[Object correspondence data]
====

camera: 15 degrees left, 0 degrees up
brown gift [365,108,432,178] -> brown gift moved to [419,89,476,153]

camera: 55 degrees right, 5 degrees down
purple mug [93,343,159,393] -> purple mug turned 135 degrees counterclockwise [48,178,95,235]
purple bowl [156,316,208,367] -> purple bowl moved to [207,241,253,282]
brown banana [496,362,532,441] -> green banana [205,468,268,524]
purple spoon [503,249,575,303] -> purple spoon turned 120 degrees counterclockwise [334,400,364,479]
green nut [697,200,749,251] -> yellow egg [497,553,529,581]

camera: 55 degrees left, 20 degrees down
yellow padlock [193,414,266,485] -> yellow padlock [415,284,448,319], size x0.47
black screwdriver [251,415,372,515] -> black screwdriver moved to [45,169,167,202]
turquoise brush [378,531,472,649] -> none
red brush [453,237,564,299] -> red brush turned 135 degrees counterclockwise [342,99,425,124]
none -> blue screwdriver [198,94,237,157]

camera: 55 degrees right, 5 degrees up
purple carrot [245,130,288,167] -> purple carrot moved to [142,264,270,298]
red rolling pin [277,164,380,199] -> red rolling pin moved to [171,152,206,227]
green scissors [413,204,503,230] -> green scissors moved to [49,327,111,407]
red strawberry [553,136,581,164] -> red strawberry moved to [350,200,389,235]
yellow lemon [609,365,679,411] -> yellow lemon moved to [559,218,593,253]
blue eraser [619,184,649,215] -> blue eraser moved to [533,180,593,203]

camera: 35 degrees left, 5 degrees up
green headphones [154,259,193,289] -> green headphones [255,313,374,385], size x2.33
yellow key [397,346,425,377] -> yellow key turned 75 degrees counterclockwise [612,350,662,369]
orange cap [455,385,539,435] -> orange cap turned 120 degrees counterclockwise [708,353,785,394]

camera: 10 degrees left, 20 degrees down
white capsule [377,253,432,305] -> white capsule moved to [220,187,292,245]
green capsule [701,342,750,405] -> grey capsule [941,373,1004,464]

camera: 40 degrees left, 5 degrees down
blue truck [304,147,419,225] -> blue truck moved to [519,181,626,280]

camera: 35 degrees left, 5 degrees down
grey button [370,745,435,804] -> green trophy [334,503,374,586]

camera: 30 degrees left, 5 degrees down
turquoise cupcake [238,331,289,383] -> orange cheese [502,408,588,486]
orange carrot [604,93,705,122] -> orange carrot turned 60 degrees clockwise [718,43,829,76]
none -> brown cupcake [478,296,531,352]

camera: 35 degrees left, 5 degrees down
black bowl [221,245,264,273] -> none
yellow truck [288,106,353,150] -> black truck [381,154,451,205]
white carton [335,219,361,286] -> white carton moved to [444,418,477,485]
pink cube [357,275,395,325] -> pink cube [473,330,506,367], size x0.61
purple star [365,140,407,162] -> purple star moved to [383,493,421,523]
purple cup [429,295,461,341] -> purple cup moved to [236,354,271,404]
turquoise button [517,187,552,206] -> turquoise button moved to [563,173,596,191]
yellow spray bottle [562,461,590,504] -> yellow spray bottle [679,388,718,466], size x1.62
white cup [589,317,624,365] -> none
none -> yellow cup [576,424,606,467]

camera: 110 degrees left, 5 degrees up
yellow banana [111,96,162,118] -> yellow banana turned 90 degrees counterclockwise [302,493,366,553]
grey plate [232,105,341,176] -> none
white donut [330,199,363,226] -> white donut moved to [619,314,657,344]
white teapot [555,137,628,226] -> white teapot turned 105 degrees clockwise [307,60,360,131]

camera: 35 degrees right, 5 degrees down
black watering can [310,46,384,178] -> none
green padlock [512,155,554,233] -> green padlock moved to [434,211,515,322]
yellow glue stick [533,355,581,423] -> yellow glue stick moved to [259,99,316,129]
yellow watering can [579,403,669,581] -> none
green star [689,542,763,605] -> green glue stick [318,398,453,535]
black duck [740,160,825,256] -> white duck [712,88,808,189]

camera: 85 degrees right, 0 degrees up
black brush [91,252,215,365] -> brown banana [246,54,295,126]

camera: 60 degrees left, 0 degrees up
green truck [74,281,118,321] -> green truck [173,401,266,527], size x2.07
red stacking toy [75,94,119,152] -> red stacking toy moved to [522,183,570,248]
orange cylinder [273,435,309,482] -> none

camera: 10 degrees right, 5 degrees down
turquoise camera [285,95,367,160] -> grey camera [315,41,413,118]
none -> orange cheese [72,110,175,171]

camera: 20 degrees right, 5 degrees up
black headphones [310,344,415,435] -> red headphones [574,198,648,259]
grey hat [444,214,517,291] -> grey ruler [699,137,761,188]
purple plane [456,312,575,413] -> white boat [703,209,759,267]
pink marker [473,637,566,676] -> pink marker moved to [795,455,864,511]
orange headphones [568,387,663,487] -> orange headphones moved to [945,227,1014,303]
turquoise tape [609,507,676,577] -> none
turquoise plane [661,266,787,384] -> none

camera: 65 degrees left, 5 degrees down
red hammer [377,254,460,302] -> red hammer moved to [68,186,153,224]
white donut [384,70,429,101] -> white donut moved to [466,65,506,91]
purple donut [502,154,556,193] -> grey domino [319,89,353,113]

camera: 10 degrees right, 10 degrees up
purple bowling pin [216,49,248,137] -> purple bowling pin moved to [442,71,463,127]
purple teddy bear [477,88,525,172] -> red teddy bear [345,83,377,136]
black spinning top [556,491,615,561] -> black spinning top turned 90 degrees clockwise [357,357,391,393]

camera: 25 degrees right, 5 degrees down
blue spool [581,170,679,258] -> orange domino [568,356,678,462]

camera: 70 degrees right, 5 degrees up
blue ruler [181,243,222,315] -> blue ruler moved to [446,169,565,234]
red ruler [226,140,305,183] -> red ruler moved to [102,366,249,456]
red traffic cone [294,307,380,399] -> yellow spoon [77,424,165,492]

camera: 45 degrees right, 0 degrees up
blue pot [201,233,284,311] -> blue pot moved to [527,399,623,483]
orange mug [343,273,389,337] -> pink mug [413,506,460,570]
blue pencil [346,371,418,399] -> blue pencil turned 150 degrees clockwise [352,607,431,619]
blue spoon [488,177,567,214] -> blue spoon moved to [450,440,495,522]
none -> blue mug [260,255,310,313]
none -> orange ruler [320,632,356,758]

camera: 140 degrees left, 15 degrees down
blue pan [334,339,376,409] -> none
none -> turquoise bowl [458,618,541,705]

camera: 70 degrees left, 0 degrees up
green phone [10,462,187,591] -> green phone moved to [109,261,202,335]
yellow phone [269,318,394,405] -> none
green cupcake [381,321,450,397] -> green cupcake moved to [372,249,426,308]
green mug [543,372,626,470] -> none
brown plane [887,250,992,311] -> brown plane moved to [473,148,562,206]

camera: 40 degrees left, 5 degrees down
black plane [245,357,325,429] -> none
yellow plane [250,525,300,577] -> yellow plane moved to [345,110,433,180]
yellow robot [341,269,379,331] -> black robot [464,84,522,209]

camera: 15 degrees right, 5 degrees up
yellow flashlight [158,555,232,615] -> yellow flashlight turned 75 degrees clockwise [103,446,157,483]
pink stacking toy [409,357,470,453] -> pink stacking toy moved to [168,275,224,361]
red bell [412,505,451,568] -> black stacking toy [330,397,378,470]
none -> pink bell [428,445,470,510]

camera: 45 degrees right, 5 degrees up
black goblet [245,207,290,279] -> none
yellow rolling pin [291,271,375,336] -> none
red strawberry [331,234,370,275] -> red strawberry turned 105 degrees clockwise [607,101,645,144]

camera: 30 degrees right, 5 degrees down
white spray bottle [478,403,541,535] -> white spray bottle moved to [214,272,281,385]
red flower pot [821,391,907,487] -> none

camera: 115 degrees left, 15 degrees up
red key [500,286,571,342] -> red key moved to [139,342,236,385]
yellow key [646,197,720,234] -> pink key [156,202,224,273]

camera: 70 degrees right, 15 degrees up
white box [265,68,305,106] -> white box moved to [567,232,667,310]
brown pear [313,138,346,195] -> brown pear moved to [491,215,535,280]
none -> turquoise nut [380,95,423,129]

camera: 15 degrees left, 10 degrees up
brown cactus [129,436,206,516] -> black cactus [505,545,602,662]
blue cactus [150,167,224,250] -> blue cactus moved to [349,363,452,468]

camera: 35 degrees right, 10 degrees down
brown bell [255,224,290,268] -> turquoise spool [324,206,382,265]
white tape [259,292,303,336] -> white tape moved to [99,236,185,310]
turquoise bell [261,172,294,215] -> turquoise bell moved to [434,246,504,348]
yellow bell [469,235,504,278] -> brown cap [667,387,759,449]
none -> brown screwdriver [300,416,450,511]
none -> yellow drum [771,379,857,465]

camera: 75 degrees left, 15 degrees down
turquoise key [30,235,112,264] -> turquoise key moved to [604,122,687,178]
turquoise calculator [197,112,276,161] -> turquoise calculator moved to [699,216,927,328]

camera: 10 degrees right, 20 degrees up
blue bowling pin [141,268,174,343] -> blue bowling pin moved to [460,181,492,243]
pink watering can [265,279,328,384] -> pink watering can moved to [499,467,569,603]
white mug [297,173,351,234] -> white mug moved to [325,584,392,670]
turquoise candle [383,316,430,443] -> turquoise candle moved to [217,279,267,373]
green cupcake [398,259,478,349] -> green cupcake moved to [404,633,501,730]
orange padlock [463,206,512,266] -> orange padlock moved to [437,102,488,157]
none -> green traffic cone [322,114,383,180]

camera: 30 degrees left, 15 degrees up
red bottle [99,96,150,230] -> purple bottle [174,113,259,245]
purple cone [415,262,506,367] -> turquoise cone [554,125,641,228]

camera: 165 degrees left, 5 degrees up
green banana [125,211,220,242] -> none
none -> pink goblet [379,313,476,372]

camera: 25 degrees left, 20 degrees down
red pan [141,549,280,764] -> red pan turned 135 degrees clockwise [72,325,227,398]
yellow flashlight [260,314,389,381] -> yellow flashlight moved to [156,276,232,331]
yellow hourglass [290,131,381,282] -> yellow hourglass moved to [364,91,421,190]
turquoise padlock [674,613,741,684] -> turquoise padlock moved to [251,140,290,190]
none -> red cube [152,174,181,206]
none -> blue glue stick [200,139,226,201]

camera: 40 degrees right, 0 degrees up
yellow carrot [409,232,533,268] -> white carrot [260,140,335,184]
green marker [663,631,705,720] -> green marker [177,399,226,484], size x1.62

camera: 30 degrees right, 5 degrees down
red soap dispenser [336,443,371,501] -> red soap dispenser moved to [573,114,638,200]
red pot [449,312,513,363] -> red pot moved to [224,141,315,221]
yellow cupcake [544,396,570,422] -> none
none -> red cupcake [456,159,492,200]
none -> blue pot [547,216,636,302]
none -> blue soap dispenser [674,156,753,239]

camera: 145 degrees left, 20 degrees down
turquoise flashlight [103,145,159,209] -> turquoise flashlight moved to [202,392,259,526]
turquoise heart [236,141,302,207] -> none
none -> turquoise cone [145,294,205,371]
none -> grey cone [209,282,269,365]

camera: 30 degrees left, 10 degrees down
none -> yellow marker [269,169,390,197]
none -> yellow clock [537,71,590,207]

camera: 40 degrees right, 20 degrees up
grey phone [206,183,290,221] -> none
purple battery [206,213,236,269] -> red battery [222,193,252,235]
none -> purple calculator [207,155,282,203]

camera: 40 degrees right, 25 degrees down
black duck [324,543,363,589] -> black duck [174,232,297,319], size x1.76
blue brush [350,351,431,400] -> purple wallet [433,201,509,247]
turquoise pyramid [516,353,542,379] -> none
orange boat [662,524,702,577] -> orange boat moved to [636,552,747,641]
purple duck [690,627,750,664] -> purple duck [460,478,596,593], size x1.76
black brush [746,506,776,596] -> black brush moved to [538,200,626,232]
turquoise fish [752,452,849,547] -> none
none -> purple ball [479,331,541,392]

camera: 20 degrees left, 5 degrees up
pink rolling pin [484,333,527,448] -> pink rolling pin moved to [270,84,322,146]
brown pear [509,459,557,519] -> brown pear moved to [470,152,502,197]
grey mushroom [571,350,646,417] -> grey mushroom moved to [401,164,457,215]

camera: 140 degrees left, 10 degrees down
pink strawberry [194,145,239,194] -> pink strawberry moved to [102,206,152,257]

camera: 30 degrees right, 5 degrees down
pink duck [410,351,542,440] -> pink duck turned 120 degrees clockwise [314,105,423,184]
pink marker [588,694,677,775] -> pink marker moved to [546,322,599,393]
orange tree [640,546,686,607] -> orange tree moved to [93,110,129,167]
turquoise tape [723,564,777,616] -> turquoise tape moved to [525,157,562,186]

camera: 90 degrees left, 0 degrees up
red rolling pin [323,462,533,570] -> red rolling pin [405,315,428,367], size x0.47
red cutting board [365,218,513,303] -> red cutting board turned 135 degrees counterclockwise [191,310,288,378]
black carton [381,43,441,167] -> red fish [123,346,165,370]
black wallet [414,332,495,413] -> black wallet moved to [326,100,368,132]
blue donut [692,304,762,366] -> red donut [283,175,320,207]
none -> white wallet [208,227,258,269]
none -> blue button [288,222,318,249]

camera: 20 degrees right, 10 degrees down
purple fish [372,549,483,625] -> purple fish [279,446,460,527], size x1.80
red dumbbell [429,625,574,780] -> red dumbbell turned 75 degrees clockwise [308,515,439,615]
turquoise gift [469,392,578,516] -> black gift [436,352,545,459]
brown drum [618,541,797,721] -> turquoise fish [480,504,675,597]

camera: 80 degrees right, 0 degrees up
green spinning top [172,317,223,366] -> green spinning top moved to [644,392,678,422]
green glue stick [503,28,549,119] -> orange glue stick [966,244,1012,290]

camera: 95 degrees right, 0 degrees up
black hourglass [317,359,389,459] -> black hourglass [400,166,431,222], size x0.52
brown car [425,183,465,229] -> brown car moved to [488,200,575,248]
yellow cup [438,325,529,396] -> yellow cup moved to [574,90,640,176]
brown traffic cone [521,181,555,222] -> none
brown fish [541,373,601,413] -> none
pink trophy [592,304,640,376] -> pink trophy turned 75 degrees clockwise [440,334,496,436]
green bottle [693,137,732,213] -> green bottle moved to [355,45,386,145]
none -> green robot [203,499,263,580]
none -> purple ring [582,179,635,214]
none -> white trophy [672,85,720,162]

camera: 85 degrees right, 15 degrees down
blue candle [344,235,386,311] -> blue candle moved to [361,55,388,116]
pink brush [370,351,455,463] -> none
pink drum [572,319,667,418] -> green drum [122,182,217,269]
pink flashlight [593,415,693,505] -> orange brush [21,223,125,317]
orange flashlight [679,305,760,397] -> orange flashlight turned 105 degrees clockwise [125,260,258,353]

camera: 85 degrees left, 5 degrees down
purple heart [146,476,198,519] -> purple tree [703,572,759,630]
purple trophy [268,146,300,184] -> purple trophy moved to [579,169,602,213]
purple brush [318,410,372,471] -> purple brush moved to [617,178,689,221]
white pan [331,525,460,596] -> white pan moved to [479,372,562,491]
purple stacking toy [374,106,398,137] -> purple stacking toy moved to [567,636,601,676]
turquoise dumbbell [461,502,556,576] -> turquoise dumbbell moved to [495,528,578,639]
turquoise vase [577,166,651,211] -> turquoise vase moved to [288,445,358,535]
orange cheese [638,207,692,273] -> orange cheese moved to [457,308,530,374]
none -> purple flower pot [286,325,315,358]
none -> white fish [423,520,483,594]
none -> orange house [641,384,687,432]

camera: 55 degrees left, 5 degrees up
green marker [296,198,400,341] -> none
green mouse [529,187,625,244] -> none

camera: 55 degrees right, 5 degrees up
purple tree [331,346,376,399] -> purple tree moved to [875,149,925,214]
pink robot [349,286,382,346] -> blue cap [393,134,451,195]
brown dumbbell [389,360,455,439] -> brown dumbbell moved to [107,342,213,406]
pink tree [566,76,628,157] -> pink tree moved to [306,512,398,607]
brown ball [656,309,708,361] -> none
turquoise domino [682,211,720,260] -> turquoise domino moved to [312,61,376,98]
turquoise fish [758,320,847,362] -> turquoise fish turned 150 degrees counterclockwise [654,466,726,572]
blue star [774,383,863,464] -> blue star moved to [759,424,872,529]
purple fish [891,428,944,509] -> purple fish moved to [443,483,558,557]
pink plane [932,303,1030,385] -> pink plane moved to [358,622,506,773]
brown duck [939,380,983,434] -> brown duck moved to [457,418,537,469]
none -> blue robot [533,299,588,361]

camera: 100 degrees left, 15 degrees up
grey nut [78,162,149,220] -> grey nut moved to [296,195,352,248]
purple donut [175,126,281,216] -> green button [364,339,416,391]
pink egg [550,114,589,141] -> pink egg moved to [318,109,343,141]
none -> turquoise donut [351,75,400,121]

====

The required output is every line above from the one with "blue pot [201,233,284,311]" down to the one with "yellow rolling pin [291,271,375,336] -> none", restated word for word, ends included.

• Result:
blue pot [201,233,284,311] -> blue pot moved to [527,399,623,483]
orange mug [343,273,389,337] -> pink mug [413,506,460,570]
blue pencil [346,371,418,399] -> blue pencil turned 150 degrees clockwise [352,607,431,619]
blue spoon [488,177,567,214] -> blue spoon moved to [450,440,495,522]
none -> blue mug [260,255,310,313]
none -> orange ruler [320,632,356,758]

camera: 140 degrees left, 15 degrees down
blue pan [334,339,376,409] -> none
none -> turquoise bowl [458,618,541,705]

camera: 70 degrees left, 0 degrees up
green phone [10,462,187,591] -> green phone moved to [109,261,202,335]
yellow phone [269,318,394,405] -> none
green cupcake [381,321,450,397] -> green cupcake moved to [372,249,426,308]
green mug [543,372,626,470] -> none
brown plane [887,250,992,311] -> brown plane moved to [473,148,562,206]

camera: 40 degrees left, 5 degrees down
black plane [245,357,325,429] -> none
yellow plane [250,525,300,577] -> yellow plane moved to [345,110,433,180]
yellow robot [341,269,379,331] -> black robot [464,84,522,209]

camera: 15 degrees right, 5 degrees up
yellow flashlight [158,555,232,615] -> yellow flashlight turned 75 degrees clockwise [103,446,157,483]
pink stacking toy [409,357,470,453] -> pink stacking toy moved to [168,275,224,361]
red bell [412,505,451,568] -> black stacking toy [330,397,378,470]
none -> pink bell [428,445,470,510]

camera: 45 degrees right, 5 degrees up
black goblet [245,207,290,279] -> none
yellow rolling pin [291,271,375,336] -> none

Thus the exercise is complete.